— Assignment —
Check each line of the listing below for the string "brown", then copy every line that has it.

— Provided records —

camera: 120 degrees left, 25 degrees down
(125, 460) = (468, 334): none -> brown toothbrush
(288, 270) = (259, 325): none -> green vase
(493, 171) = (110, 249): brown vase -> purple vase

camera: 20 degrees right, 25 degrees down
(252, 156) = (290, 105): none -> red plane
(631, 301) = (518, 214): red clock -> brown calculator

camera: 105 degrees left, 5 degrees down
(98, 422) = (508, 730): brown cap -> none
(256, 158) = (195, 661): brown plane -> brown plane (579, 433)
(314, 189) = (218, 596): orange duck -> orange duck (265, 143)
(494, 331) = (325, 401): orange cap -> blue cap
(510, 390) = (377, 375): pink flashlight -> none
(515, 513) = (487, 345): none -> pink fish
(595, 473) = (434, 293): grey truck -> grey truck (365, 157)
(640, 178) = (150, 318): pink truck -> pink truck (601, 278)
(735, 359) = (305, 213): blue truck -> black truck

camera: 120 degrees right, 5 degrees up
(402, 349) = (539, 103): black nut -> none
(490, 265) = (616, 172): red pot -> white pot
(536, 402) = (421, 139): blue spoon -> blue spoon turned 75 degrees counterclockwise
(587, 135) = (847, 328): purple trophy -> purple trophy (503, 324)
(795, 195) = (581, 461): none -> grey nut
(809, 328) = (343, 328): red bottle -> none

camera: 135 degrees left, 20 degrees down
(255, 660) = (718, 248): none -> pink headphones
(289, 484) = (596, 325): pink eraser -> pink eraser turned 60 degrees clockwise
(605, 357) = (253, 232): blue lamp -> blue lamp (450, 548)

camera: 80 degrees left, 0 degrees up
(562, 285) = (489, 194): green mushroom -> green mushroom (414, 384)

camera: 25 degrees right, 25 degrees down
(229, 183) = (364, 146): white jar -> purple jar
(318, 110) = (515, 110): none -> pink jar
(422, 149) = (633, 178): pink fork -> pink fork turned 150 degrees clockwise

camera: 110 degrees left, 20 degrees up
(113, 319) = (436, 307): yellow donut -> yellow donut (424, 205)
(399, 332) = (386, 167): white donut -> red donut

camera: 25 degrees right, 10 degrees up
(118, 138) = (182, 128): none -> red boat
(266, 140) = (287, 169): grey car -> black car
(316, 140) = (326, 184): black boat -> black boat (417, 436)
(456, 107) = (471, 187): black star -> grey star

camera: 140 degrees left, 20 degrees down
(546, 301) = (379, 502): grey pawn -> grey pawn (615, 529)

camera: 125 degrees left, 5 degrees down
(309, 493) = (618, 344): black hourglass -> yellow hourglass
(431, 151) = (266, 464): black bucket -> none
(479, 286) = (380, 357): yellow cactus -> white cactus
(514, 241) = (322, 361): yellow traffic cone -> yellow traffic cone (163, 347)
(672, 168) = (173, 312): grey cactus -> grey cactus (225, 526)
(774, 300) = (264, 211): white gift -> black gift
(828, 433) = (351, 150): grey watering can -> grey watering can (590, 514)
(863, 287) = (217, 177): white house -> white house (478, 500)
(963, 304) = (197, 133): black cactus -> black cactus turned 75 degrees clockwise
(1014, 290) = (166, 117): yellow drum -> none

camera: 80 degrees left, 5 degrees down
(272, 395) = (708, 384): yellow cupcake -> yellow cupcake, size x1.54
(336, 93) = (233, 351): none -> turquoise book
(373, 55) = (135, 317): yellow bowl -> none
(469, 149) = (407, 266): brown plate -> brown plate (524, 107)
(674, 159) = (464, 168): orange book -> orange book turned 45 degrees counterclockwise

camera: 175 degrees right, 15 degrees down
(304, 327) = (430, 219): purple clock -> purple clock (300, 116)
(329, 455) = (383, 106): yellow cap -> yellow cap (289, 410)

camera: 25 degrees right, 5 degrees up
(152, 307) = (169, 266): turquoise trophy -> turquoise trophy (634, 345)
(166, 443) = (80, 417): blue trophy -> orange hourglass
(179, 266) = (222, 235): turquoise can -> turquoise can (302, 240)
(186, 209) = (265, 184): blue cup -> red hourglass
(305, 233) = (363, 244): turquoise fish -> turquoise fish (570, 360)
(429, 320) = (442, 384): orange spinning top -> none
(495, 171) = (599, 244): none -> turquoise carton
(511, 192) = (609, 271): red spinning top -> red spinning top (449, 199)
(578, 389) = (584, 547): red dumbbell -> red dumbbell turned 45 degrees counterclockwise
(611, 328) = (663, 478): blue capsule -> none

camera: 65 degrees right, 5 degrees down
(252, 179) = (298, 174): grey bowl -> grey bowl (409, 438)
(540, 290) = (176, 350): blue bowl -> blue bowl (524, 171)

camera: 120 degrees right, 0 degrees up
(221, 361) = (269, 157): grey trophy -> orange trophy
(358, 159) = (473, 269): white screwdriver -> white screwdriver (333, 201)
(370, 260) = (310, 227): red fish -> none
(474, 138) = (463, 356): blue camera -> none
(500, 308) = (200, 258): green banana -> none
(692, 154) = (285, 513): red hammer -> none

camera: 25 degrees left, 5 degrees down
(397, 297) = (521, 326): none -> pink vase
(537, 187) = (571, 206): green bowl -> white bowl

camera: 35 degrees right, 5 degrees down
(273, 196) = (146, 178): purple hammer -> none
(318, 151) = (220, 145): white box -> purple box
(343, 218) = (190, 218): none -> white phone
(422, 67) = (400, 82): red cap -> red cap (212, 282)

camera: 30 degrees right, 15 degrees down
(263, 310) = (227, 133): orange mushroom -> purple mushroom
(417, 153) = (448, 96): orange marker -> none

— Exercise solution —
(125, 460) = (468, 334): none -> brown toothbrush
(493, 171) = (110, 249): brown vase -> purple vase
(631, 301) = (518, 214): red clock -> brown calculator
(98, 422) = (508, 730): brown cap -> none
(256, 158) = (195, 661): brown plane -> brown plane (579, 433)
(469, 149) = (407, 266): brown plate -> brown plate (524, 107)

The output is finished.